*TASK TO COMPLETE*
Produce the lines from the one containing "orange boat: 1 -> 2" through the end of the material exactly as they appear, both ends included, and leave the pictures out.

*RECORDS*
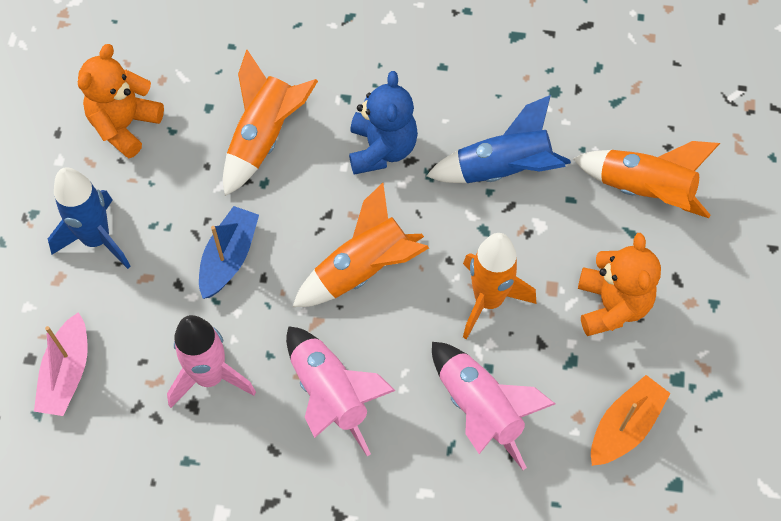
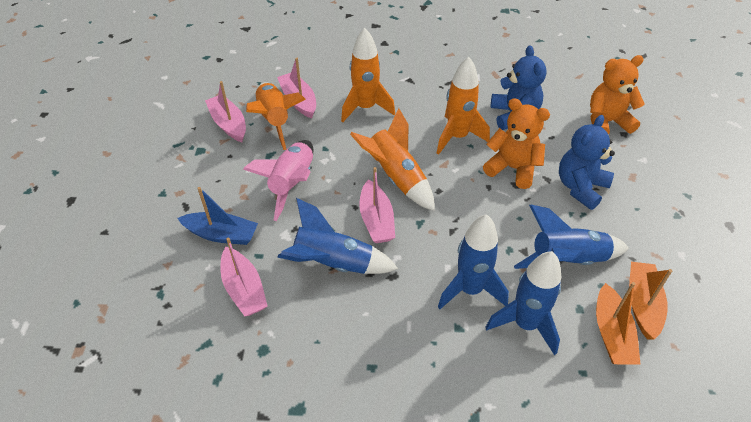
blue rocket: 2 -> 4
blue teddy bear: 1 -> 2
orange boat: 1 -> 2
pink boat: 1 -> 4
pink rocket: 3 -> 1

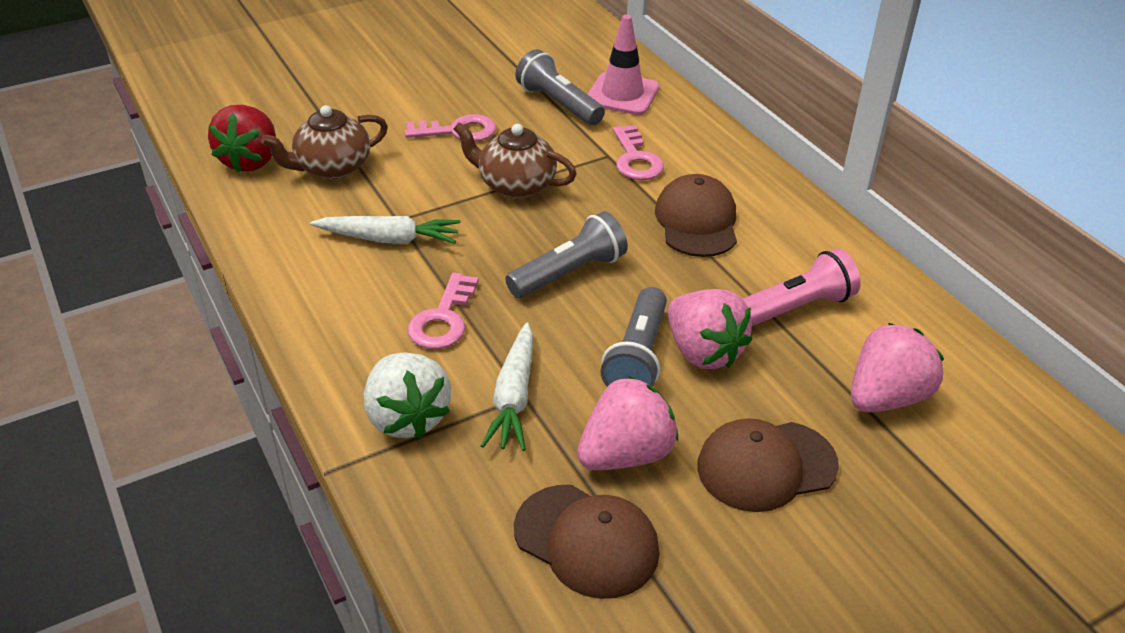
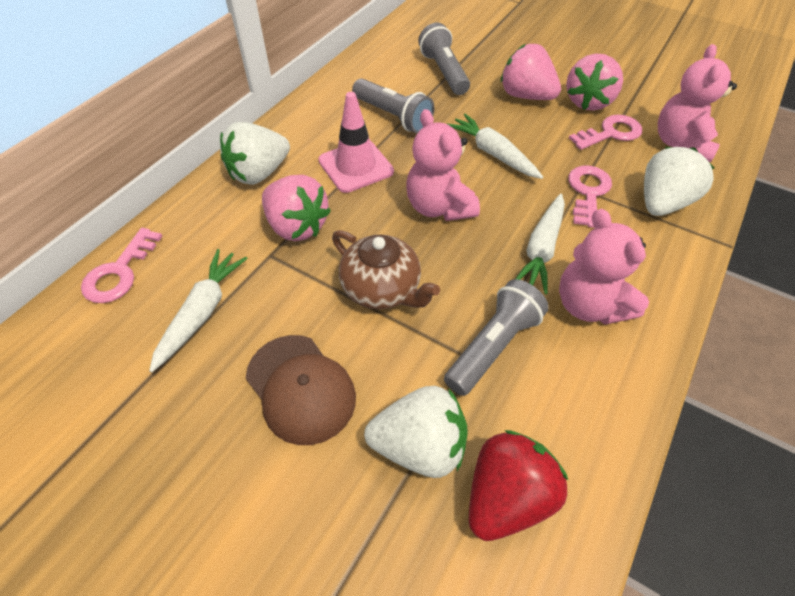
brown cap: 3 -> 1
brown teapot: 2 -> 1
pink flashlight: 1 -> 0
pink teddy bear: 0 -> 3
white carrot: 2 -> 3
white strawberry: 1 -> 3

*SOLUTION TO THIS EXERCISE*
orange boat: 1 -> 2
pink boat: 1 -> 4
pink rocket: 3 -> 1

brown cap: 3 -> 1
brown teapot: 2 -> 1
pink flashlight: 1 -> 0
pink teddy bear: 0 -> 3
white carrot: 2 -> 3
white strawberry: 1 -> 3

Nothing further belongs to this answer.